Activity: Would you please restate the data exactly as it stands, apart from the pictures?

Collected material:
▬▬▬▬▬▬

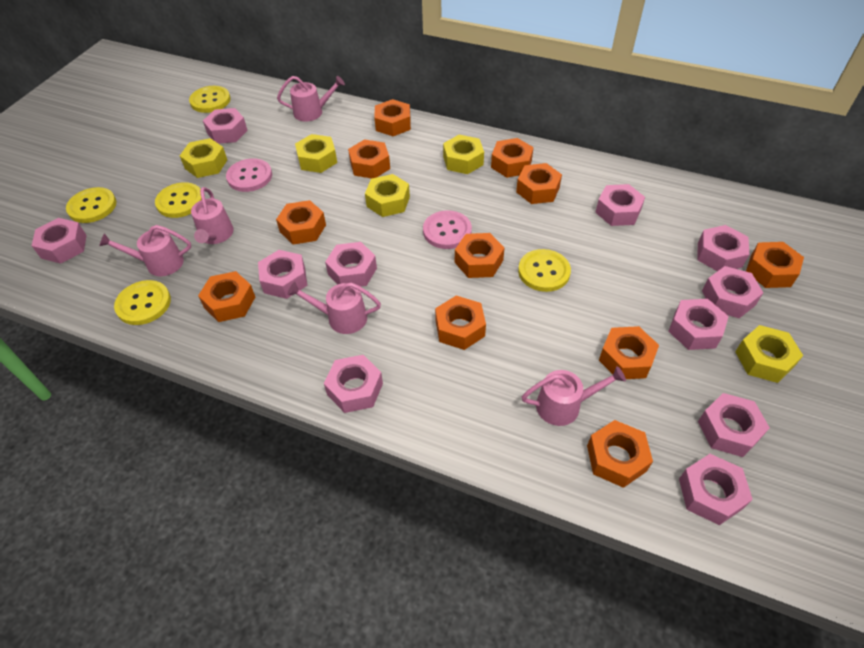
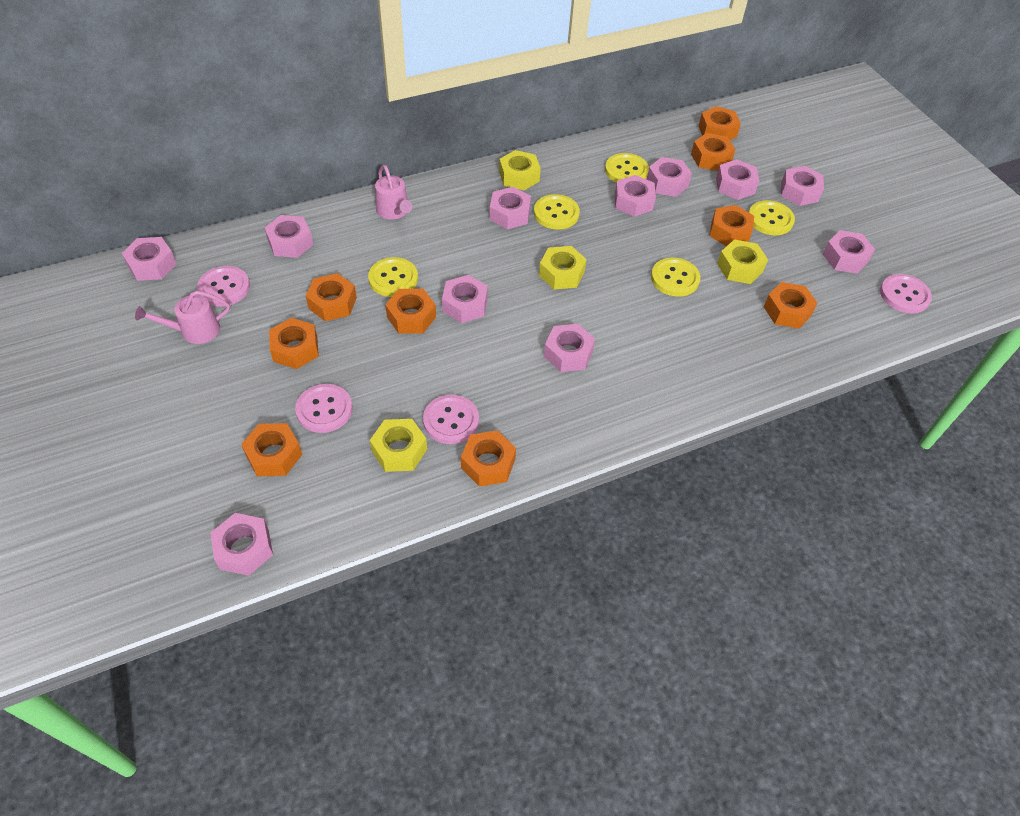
orange nut: 11 -> 9
pink button: 2 -> 4
pink watering can: 5 -> 2
yellow nut: 5 -> 4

▬▬▬▬▬▬

Answer for the task:
orange nut: 11 -> 9
pink button: 2 -> 4
pink watering can: 5 -> 2
yellow nut: 5 -> 4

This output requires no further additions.